WHAT YOU WILL DO> Every record below should be repeated word for word, with the pictures left out.
*** RECORDS SHOWN ***
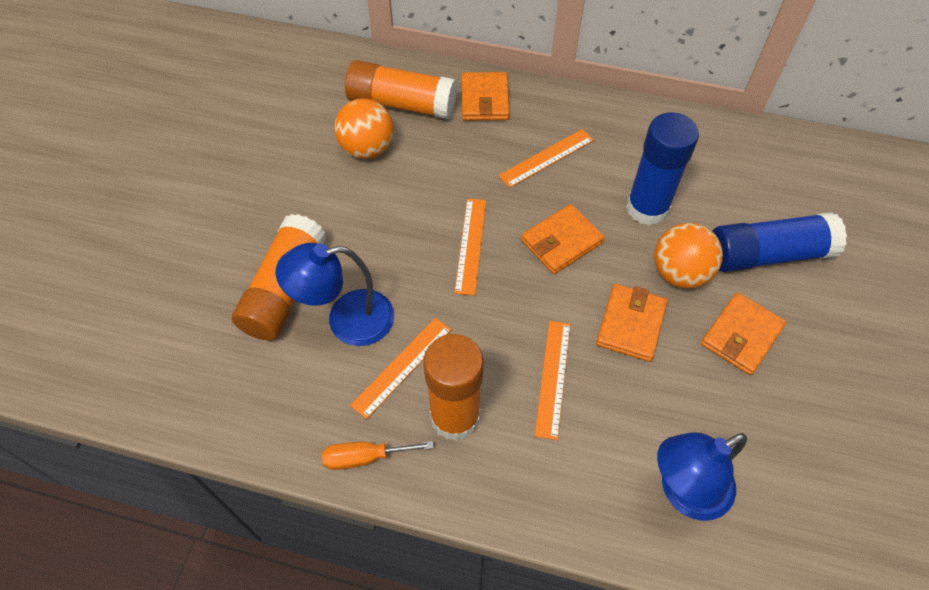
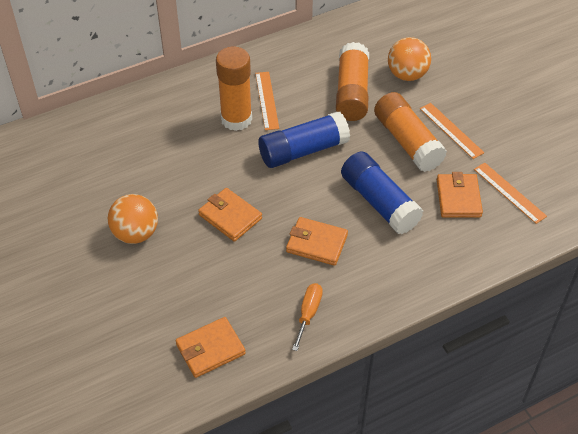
blue lamp: [276,243,394,346] [657,433,747,521] = 2 -> none = 0
orange ruler: [350,318,451,419] [454,199,486,296] [498,129,594,188] [534,321,570,440] = 4 -> [255,72,279,130] [420,103,484,159] [474,162,547,224] = 3

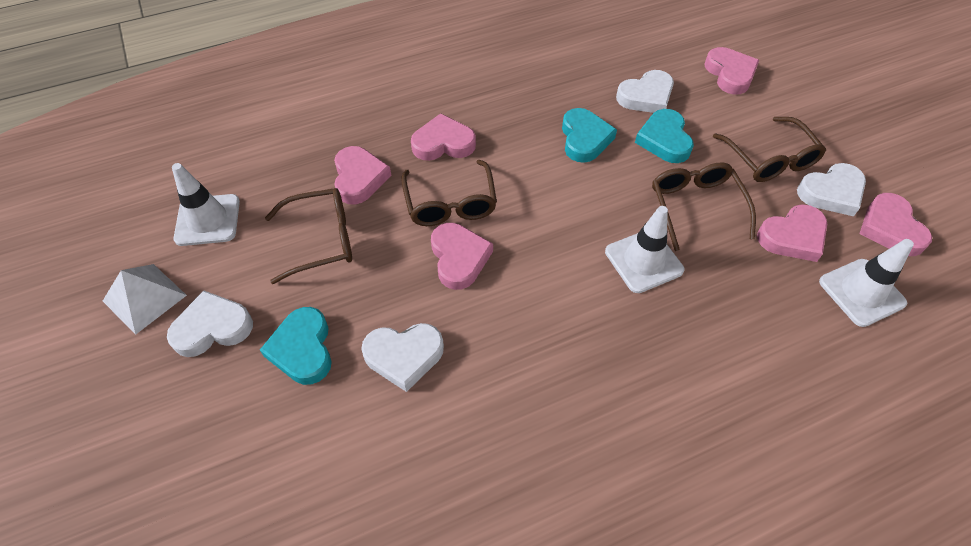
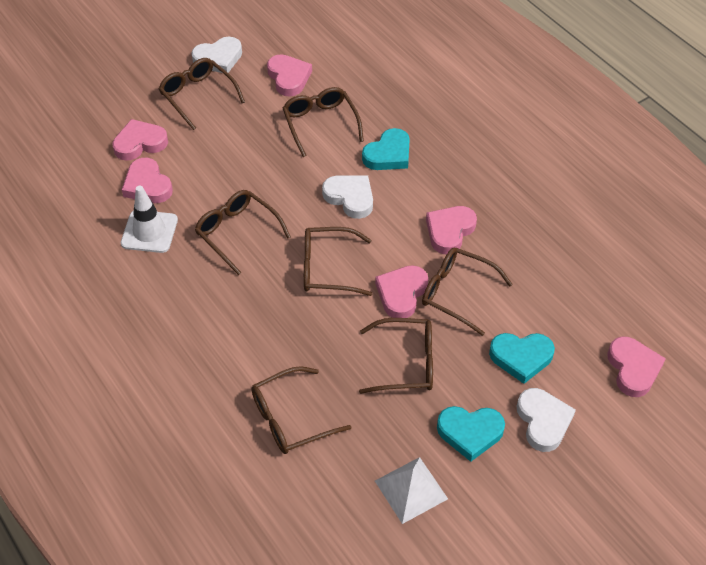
brown glasses: [265,188,352,284] [401,160,497,226] [652,163,756,251] [713,117,826,182] = 4 -> [159,58,245,130] [195,190,291,275] [251,366,351,454] [283,87,364,157] [304,227,372,296] [359,318,433,394] [422,248,513,336] = 7
white heart: [167,290,253,357] [361,323,444,392] [616,70,674,113] [797,163,866,216] = 4 -> [192,37,242,73] [322,175,373,219] [517,388,576,452] = 3
white traffic cone: [172,163,240,246] [605,206,684,293] [819,239,914,327] = 3 -> [121,186,178,253] = 1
*** End of RECORDS SHOWN ***
RESULT OF THE TASK>
blue lamp: [276,243,394,346] [657,433,747,521] = 2 -> none = 0
orange ruler: [350,318,451,419] [454,199,486,296] [498,129,594,188] [534,321,570,440] = 4 -> [255,72,279,130] [420,103,484,159] [474,162,547,224] = 3

brown glasses: [265,188,352,284] [401,160,497,226] [652,163,756,251] [713,117,826,182] = 4 -> [159,58,245,130] [195,190,291,275] [251,366,351,454] [283,87,364,157] [304,227,372,296] [359,318,433,394] [422,248,513,336] = 7
white heart: [167,290,253,357] [361,323,444,392] [616,70,674,113] [797,163,866,216] = 4 -> [192,37,242,73] [322,175,373,219] [517,388,576,452] = 3
white traffic cone: [172,163,240,246] [605,206,684,293] [819,239,914,327] = 3 -> [121,186,178,253] = 1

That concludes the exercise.